# RECORDED INFORMATION
-------

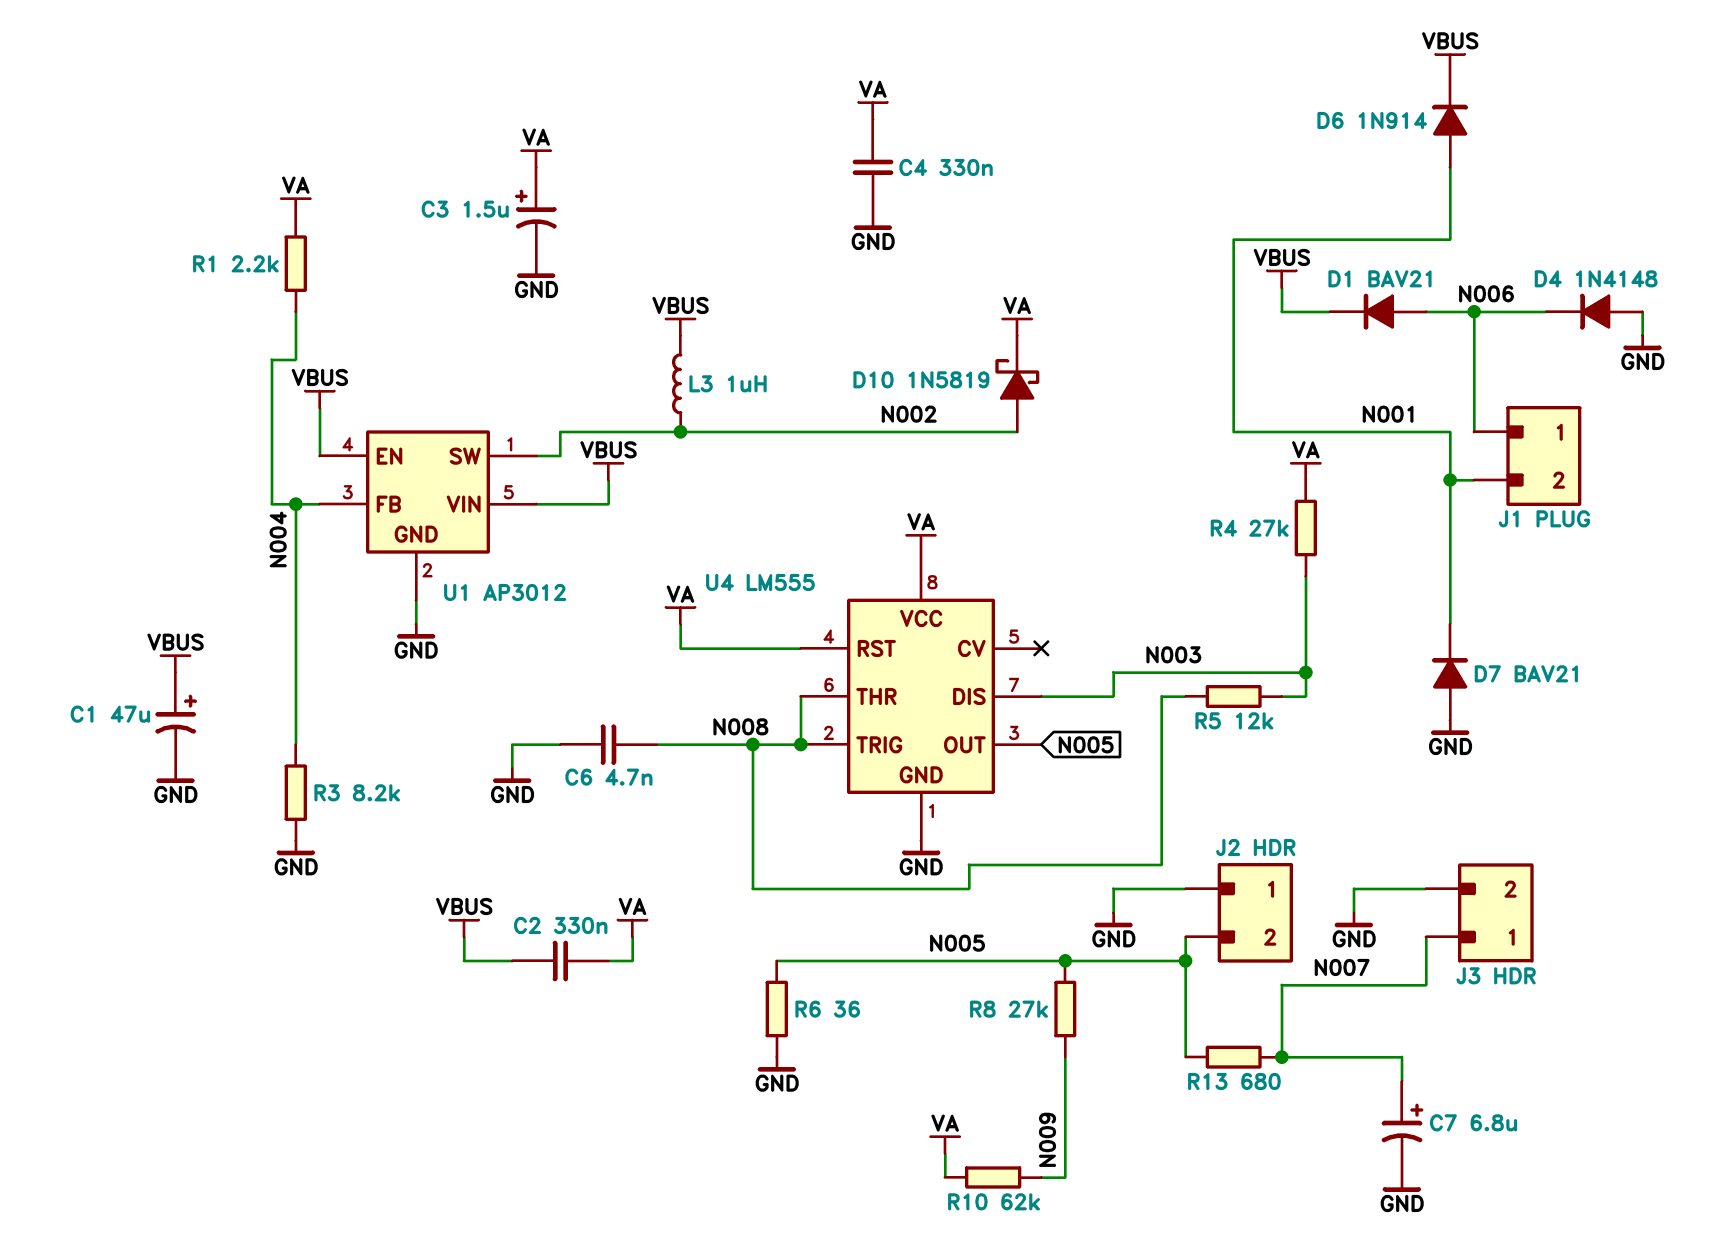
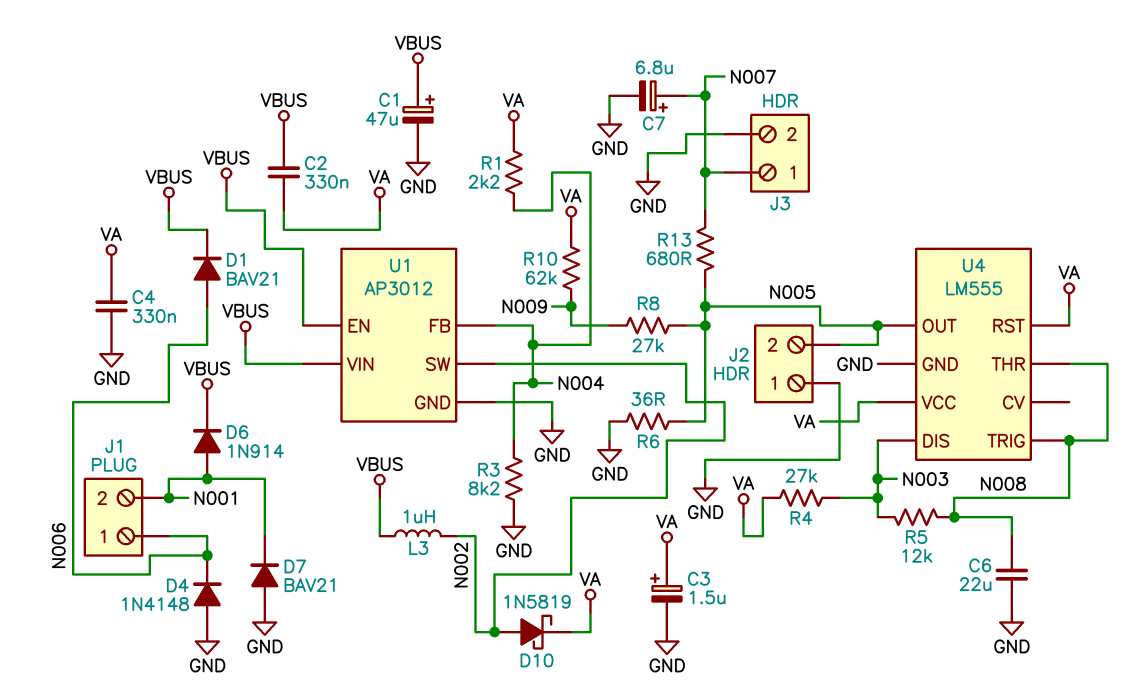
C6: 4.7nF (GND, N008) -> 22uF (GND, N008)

-------

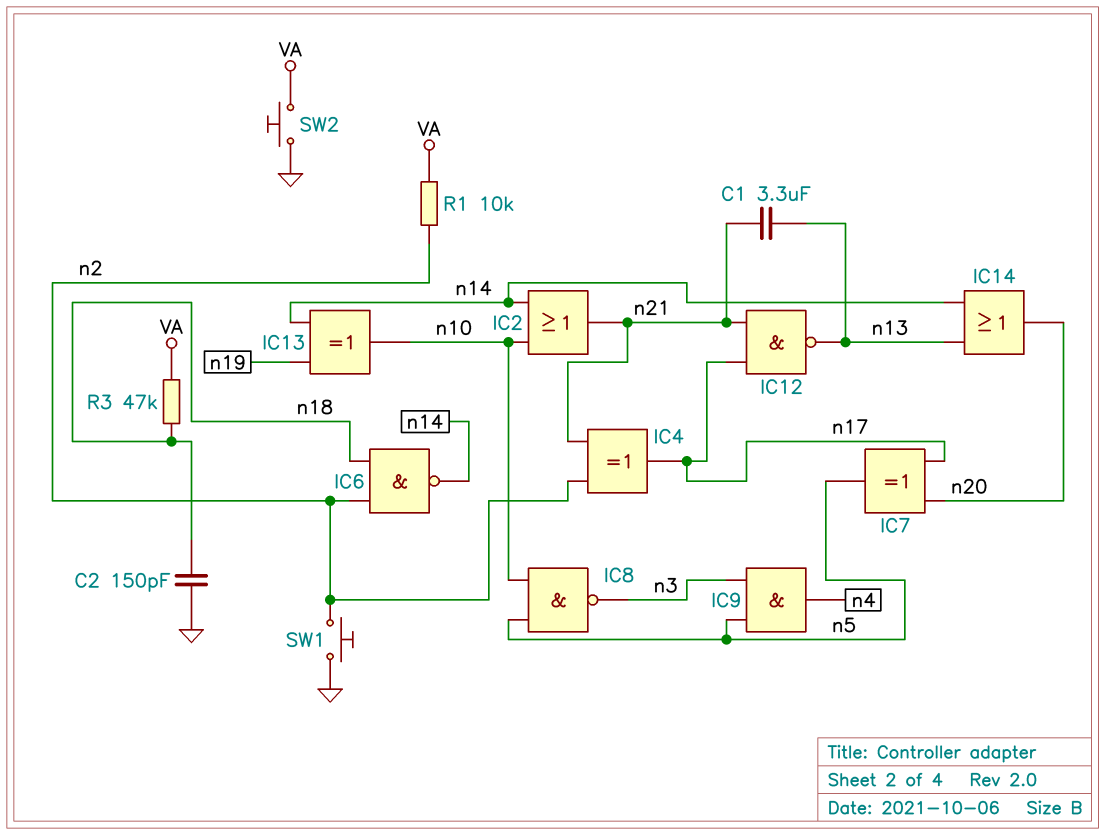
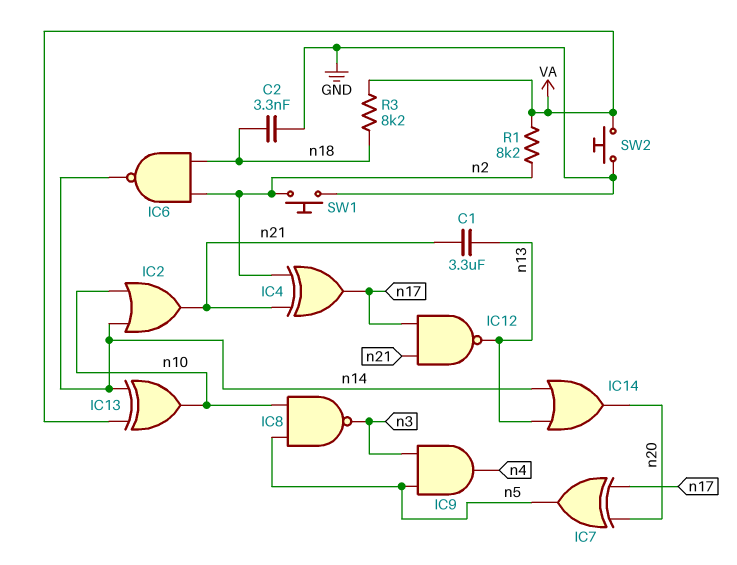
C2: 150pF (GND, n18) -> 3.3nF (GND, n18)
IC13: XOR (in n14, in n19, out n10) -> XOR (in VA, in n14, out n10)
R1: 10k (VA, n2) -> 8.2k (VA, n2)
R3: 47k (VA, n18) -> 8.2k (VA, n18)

-------

# WHAT YOU SHOULD DO
Starting at the line above that contains "C2: 150pF (GND, n18) -> 3.3nF (GND, n18)", write out each line exactly until the line that contains "R3: 47k (VA, n18) -> 8.2k (VA, n18)" has been written, and stop there.

# REPLY
C2: 150pF (GND, n18) -> 3.3nF (GND, n18)
IC13: XOR (in n14, in n19, out n10) -> XOR (in VA, in n14, out n10)
R1: 10k (VA, n2) -> 8.2k (VA, n2)
R3: 47k (VA, n18) -> 8.2k (VA, n18)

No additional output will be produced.